- _Problem requirements_
Drop the pictures and repeat the remaining data exactly.

- _Available data_

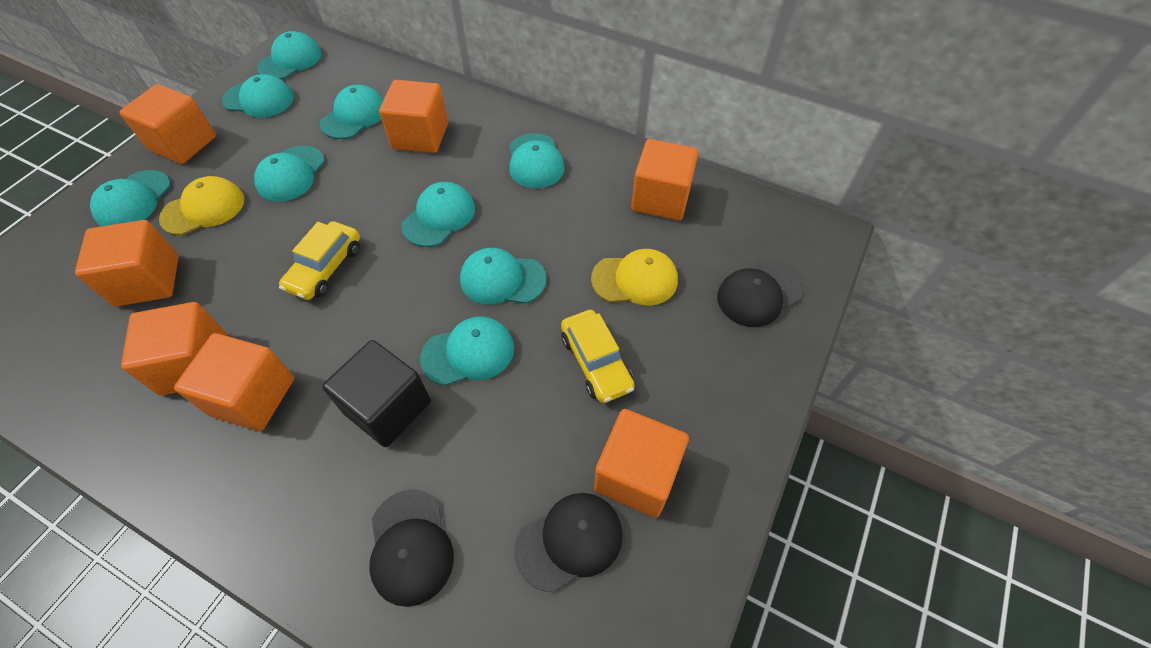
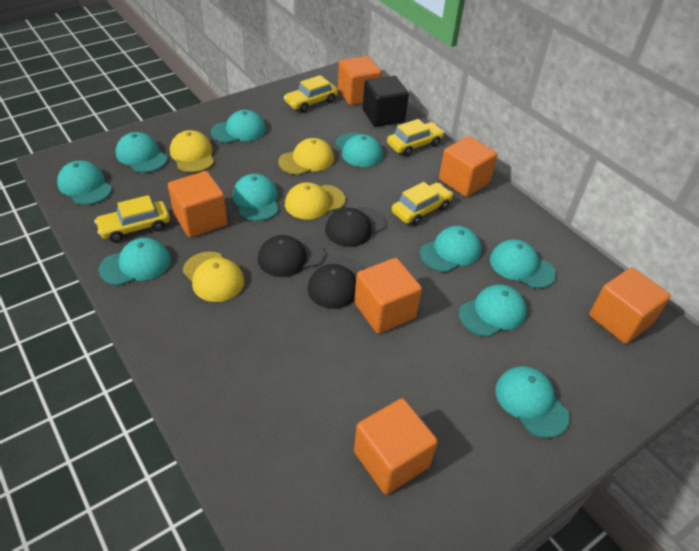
orange cube: 7 -> 6
turquoise cap: 9 -> 10
yellow cap: 2 -> 4
yellow car: 2 -> 4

- _Task result_
orange cube: 7 -> 6
turquoise cap: 9 -> 10
yellow cap: 2 -> 4
yellow car: 2 -> 4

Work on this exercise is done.